YOUR INSTRUCTIONS: Starting with the line that holds "green box: 2 -> 1", repeat each line through the last one below, exactly. Pictures stay out.

Before-and-after scene images:
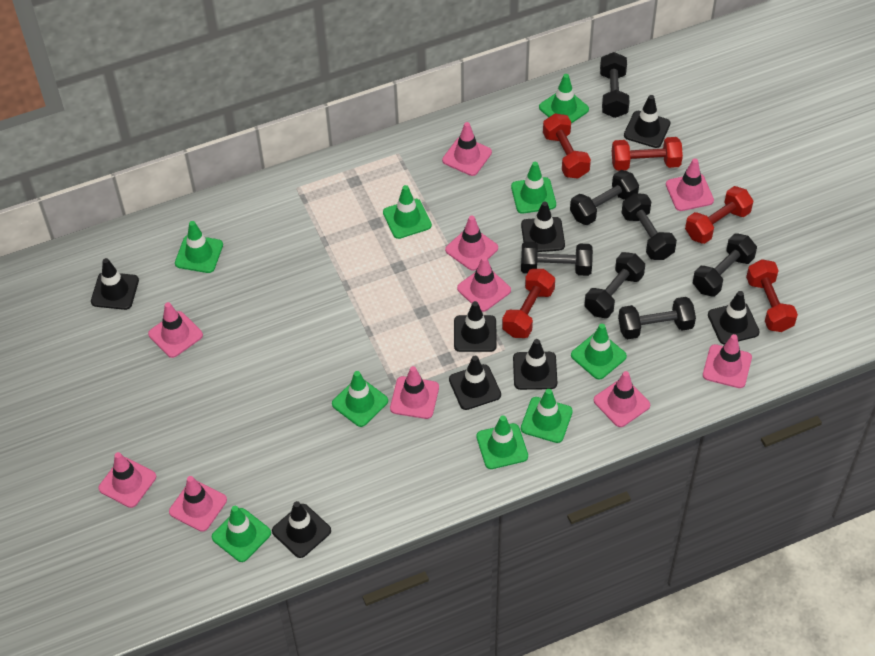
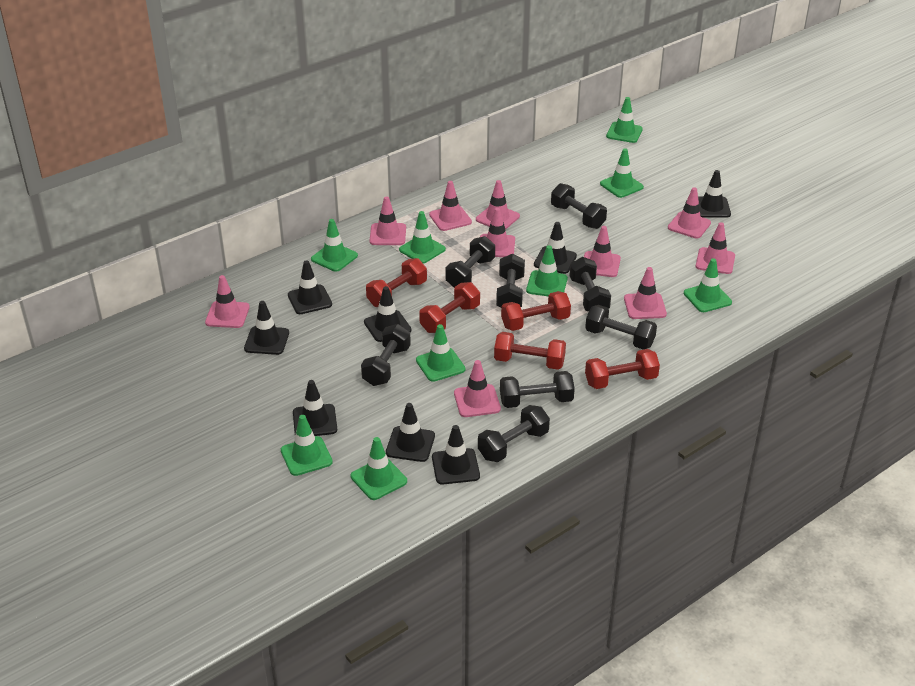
black dumbbell: 7 -> 8

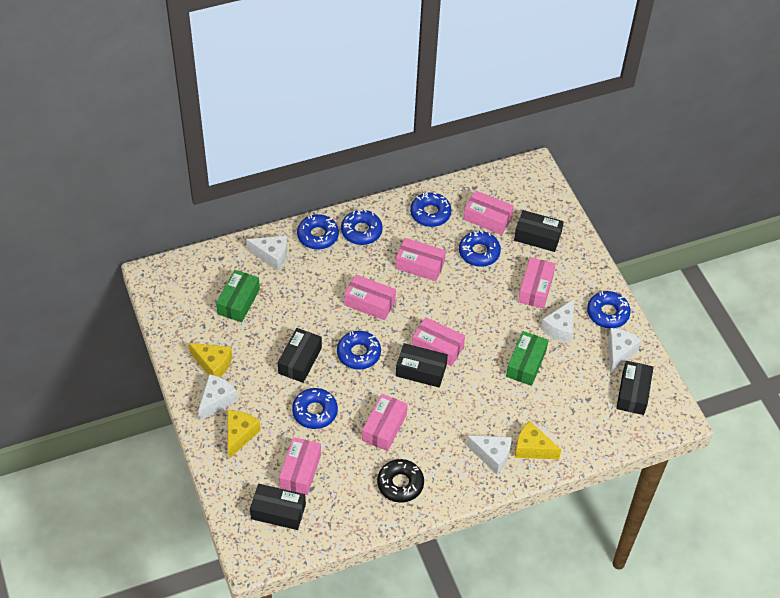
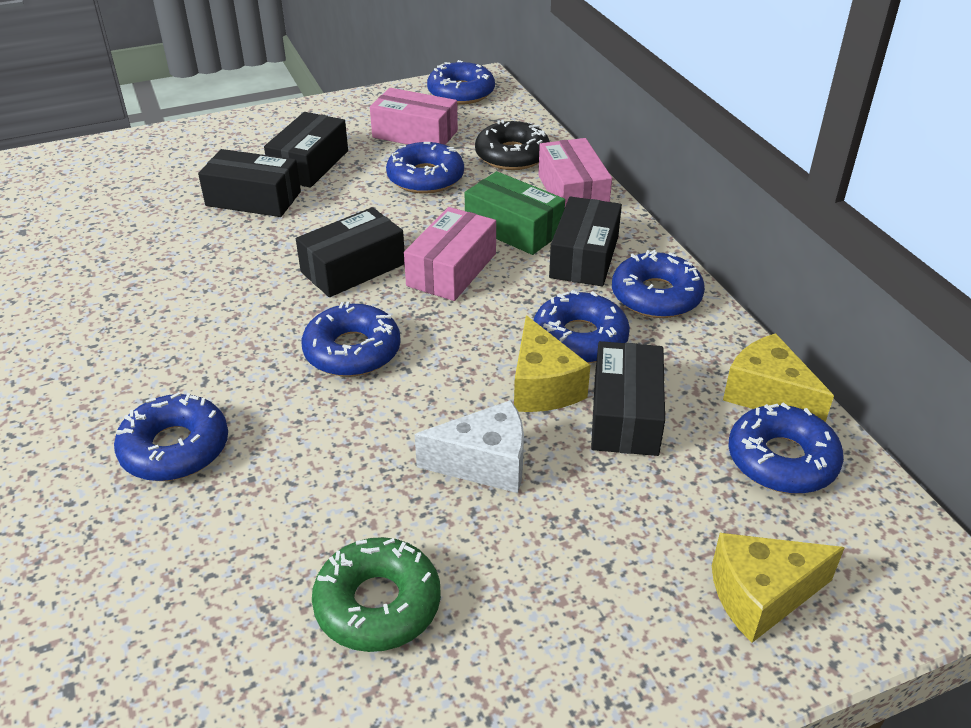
green box: 2 -> 1
green donut: 0 -> 1
pink box: 7 -> 3
white cheese: 5 -> 1

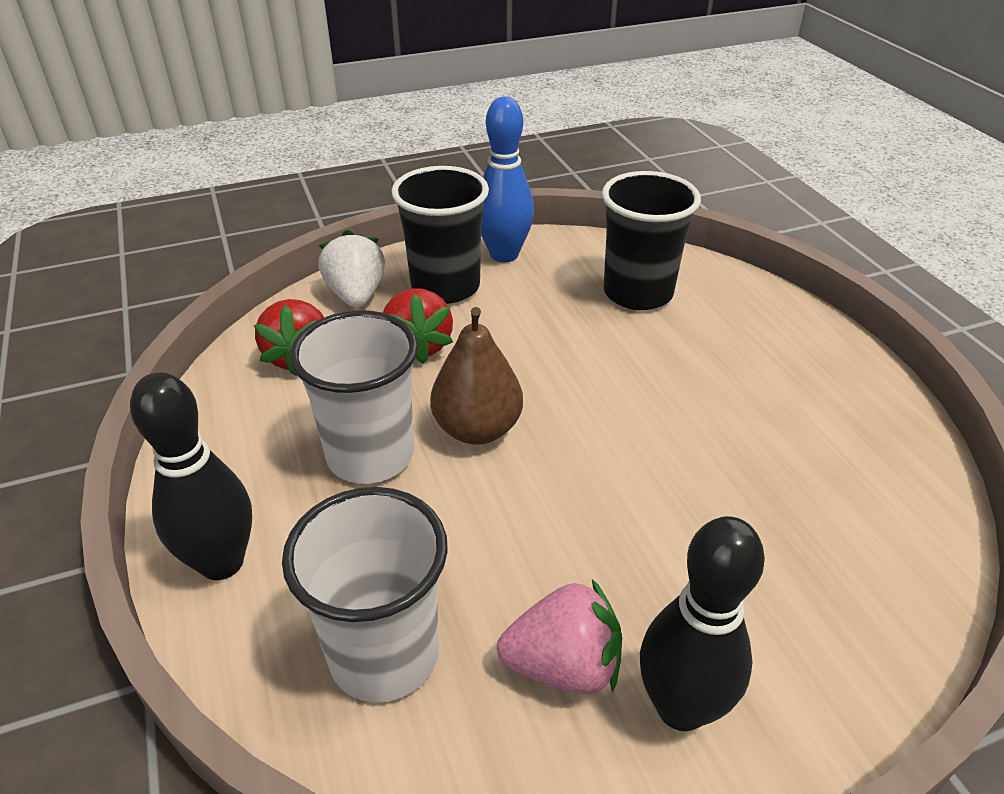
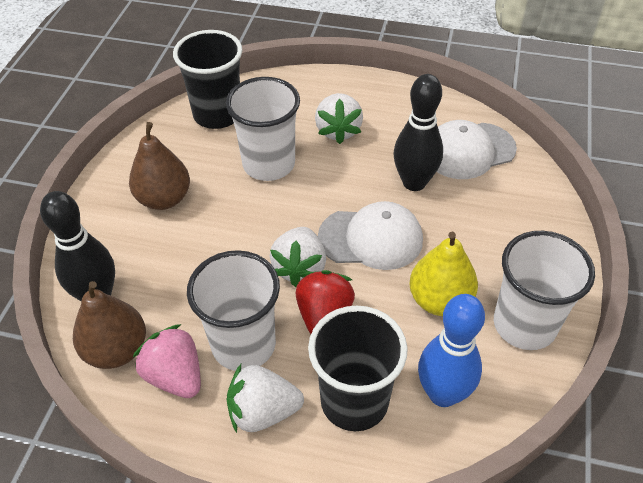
brown pear: 1 -> 2
red strawberry: 2 -> 1
white cap: 0 -> 2
white cup: 2 -> 3
white strawberry: 1 -> 3
yellow pear: 0 -> 1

OUTPUT OF THE TASK:
green box: 2 -> 1
green donut: 0 -> 1
pink box: 7 -> 3
white cheese: 5 -> 1

brown pear: 1 -> 2
red strawberry: 2 -> 1
white cap: 0 -> 2
white cup: 2 -> 3
white strawberry: 1 -> 3
yellow pear: 0 -> 1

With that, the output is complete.